Top of Information provided

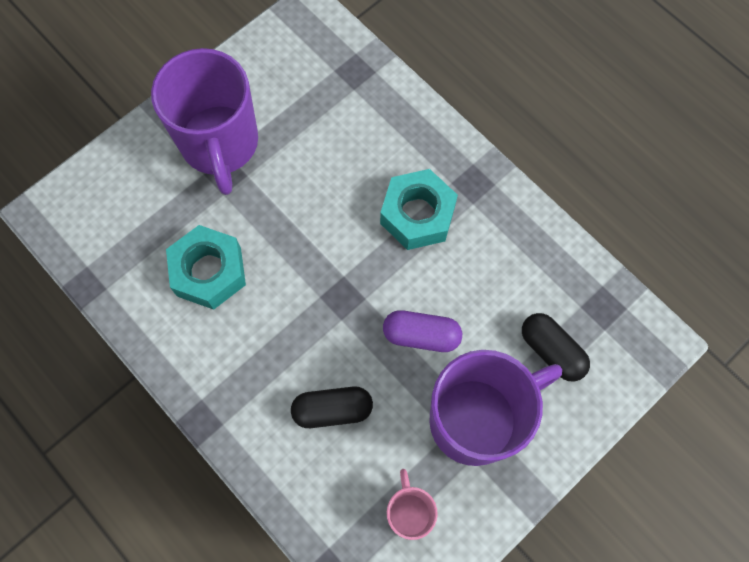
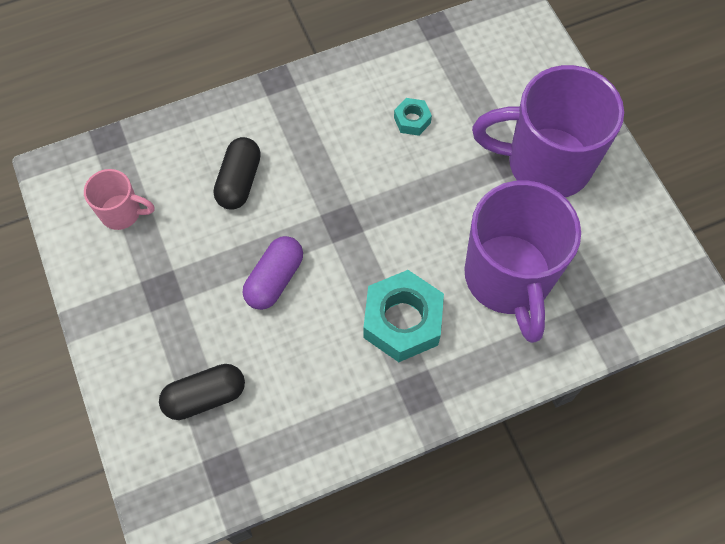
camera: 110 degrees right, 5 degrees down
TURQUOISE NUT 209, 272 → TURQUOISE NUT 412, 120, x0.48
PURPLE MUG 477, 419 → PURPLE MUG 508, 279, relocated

Bottom of Information provided

--- Work to be completed ---
When you write out the data, keep every line exact and drop the pictures.

--- Worked solution ---
camera: 110 degrees right, 5 degrees down
TURQUOISE NUT 209, 272 → TURQUOISE NUT 412, 120, x0.48
PURPLE MUG 477, 419 → PURPLE MUG 508, 279, relocated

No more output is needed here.